▸ GIVEN RECORDS
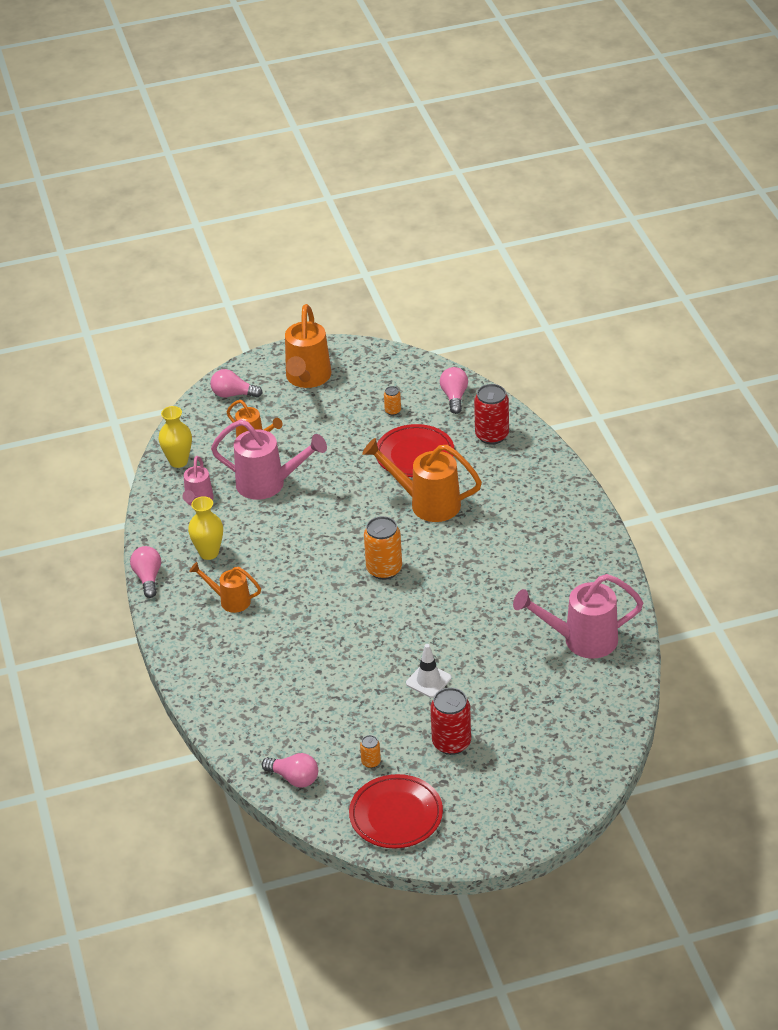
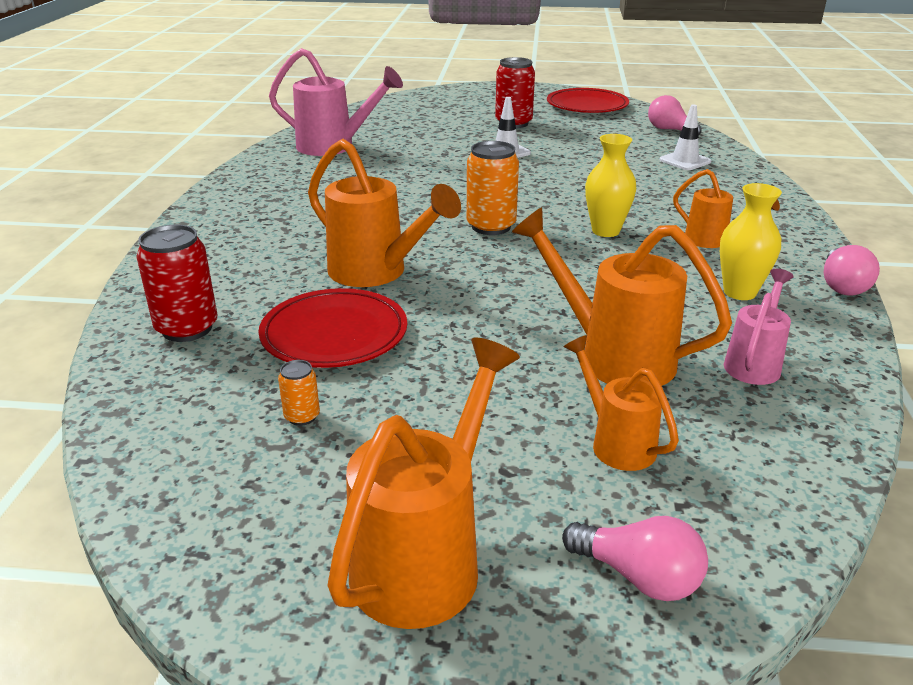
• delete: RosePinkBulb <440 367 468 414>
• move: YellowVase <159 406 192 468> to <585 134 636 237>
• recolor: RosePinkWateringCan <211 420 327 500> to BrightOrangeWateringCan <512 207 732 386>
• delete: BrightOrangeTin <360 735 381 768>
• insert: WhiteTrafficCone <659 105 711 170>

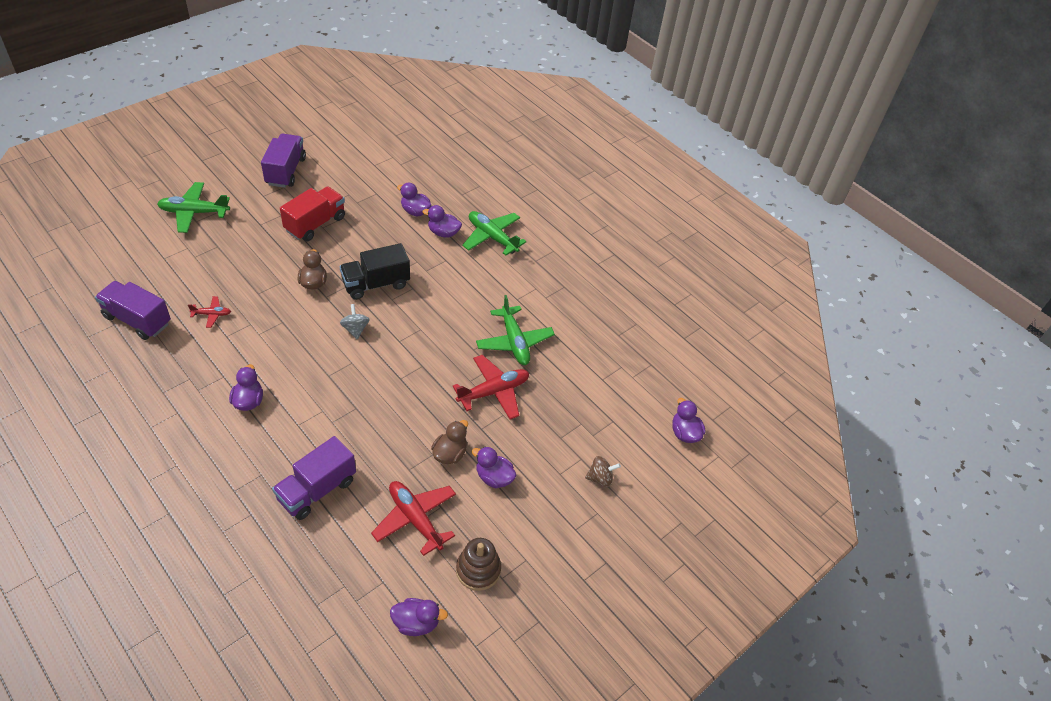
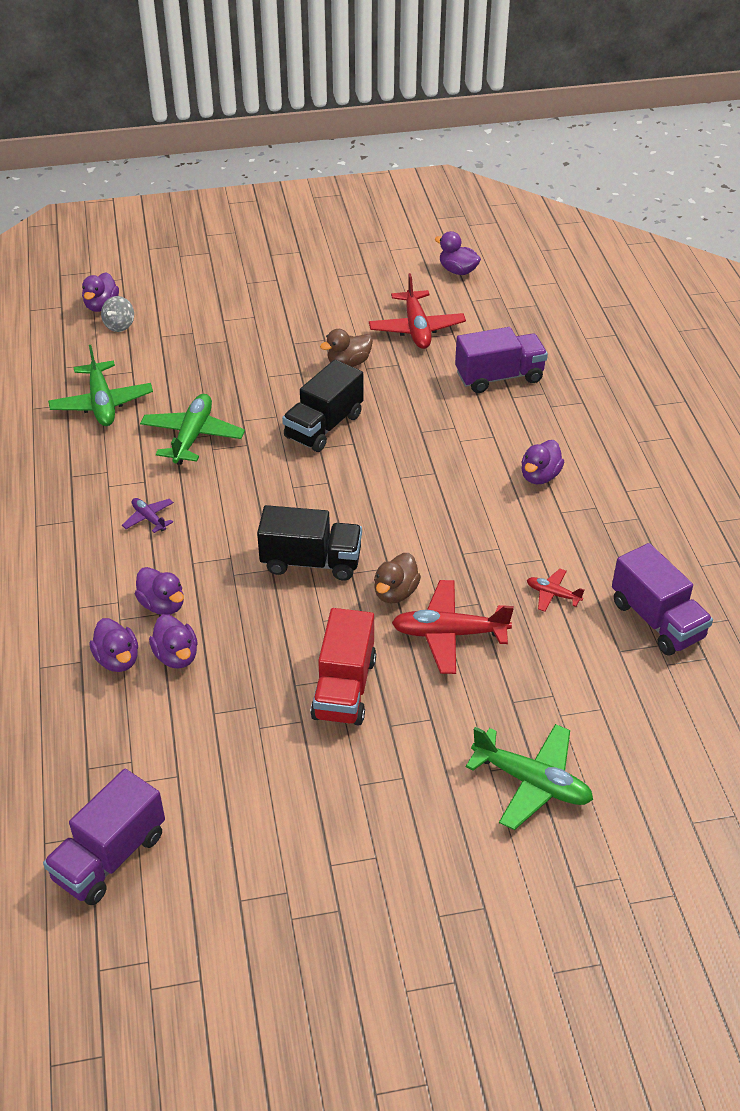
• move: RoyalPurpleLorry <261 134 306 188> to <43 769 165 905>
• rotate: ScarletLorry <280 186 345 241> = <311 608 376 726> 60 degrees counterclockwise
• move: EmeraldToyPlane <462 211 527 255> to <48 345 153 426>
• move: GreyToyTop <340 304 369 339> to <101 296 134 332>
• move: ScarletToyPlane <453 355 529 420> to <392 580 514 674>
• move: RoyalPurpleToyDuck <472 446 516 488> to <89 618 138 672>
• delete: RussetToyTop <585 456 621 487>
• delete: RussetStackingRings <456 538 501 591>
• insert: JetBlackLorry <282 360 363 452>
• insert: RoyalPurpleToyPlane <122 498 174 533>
...
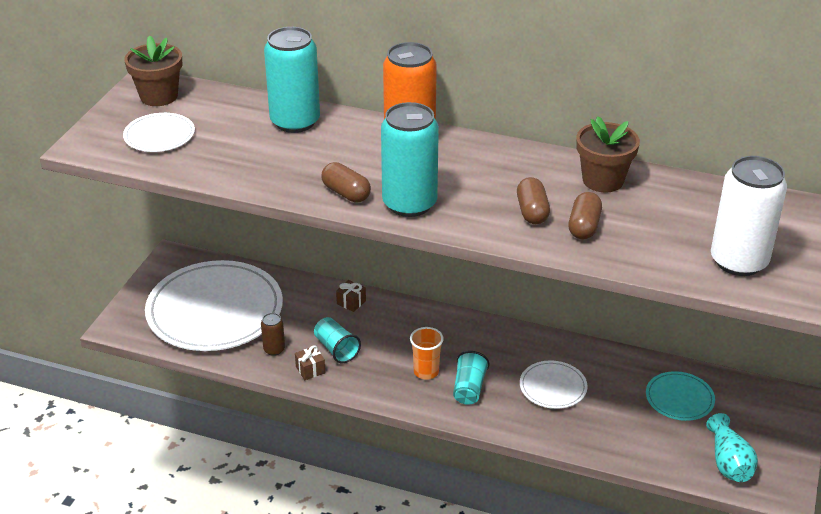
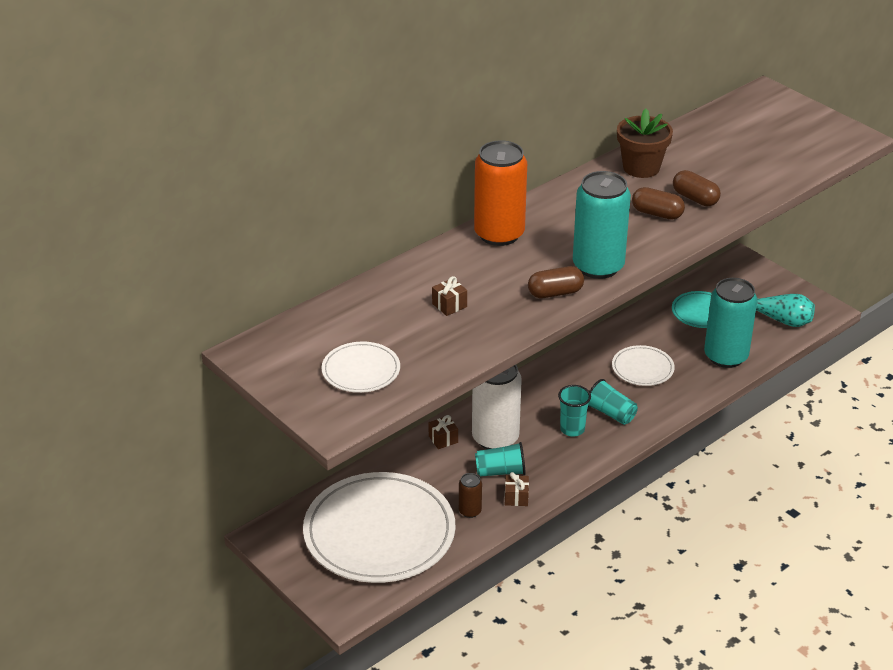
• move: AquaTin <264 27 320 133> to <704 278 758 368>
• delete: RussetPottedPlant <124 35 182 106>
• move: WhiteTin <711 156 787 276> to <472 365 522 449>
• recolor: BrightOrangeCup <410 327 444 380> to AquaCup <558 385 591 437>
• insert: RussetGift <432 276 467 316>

▸ YOUR GOAL
Where the line holding "134 636 237>" appears in the listing above, start reproducing exactly, and end with the line holding "735 381 768>".

▸ ANSWER TO THIS EXERCISE
• move: YellowVase <159 406 192 468> to <585 134 636 237>
• recolor: RosePinkWateringCan <211 420 327 500> to BrightOrangeWateringCan <512 207 732 386>
• delete: BrightOrangeTin <360 735 381 768>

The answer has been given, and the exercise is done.